- DIRECTIVE
Omit the pictures, please, and give each record below again exactly.

*** GIVEN RECORDS ***

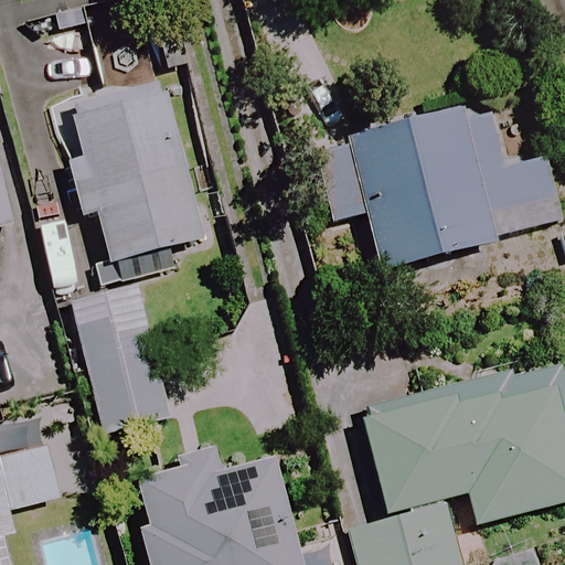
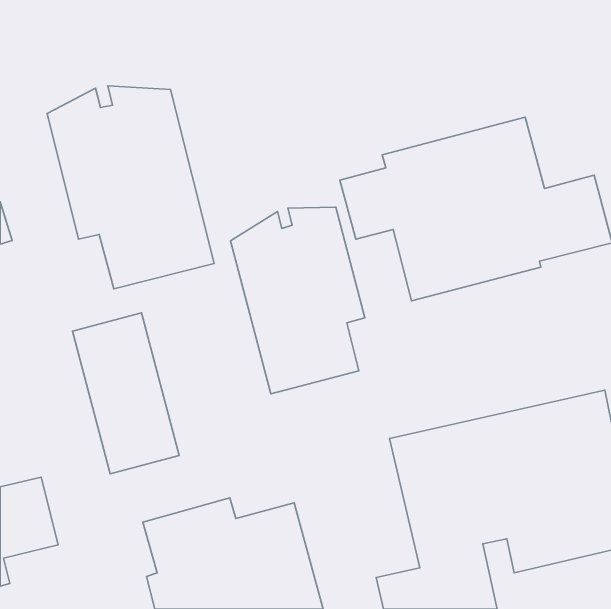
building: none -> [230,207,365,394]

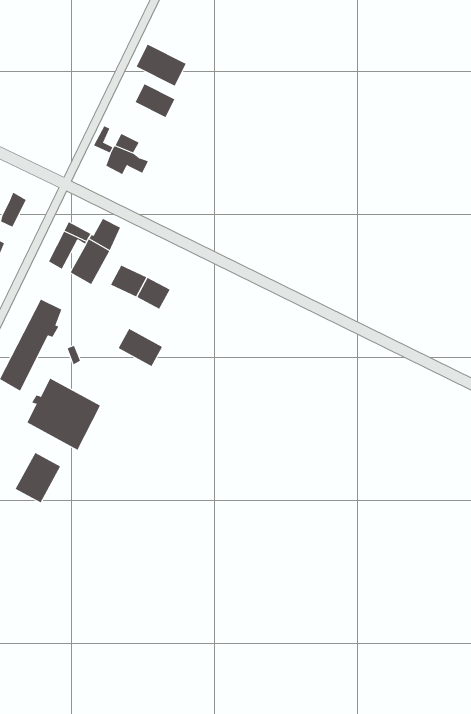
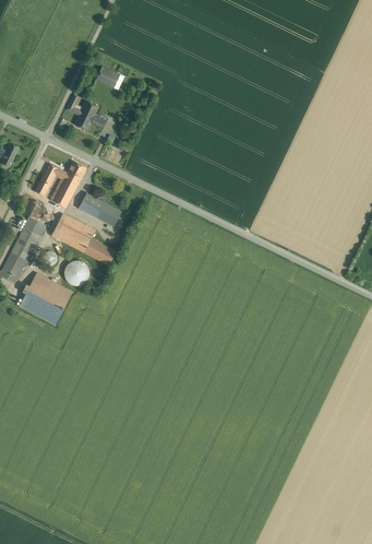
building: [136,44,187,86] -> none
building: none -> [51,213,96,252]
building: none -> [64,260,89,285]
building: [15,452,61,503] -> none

*** End of GIVEN RECORDS ***

- REPLY
building: none -> [230,207,365,394]

building: [136,44,187,86] -> none
building: none -> [51,213,96,252]
building: none -> [64,260,89,285]
building: [15,452,61,503] -> none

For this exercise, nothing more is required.